Instructions to follow: I'd like an exact copy of every line from the start of the entries below through the line containing "bright_orange_soda_can <550,348,596,420> ->", please.
[Supplied entries]
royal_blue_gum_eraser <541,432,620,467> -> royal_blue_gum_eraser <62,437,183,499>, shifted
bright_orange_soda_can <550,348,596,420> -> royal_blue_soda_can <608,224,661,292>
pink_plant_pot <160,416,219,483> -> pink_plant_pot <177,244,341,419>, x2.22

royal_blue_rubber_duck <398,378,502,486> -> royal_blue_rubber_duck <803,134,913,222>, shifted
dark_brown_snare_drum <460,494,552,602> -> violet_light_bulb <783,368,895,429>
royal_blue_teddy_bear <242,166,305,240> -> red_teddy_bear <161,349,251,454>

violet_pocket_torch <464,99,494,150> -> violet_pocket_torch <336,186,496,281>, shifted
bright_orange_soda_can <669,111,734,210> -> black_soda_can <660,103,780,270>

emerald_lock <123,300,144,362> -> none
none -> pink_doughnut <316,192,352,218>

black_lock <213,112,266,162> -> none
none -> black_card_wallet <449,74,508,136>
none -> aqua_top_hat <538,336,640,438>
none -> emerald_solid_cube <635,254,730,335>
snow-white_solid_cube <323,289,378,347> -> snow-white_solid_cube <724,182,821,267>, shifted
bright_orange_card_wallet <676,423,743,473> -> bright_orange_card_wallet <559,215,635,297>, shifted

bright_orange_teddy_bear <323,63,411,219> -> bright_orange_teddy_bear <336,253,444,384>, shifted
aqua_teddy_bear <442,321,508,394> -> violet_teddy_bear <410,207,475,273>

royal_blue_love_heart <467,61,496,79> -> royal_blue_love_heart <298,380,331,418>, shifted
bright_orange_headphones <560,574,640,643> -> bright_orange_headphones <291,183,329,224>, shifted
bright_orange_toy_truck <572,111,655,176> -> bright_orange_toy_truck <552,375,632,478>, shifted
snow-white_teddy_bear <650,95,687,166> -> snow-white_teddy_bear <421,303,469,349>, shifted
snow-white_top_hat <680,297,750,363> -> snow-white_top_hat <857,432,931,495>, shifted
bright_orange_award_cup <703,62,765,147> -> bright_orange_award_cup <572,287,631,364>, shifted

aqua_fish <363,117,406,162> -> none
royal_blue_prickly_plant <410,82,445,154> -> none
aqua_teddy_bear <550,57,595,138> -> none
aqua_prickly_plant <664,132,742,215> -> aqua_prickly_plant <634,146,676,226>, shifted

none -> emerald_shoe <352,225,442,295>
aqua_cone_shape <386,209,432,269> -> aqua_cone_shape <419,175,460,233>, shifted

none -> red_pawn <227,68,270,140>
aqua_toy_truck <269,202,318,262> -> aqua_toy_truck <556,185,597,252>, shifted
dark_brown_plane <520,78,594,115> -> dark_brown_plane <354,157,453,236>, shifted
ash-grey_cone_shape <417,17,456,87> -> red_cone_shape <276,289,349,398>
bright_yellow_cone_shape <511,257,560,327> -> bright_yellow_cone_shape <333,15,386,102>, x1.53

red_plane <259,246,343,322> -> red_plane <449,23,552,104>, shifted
[/Supplied entries]
Your response:
royal_blue_gum_eraser <541,432,620,467> -> royal_blue_gum_eraser <62,437,183,499>, shifted
bright_orange_soda_can <550,348,596,420> -> royal_blue_soda_can <608,224,661,292>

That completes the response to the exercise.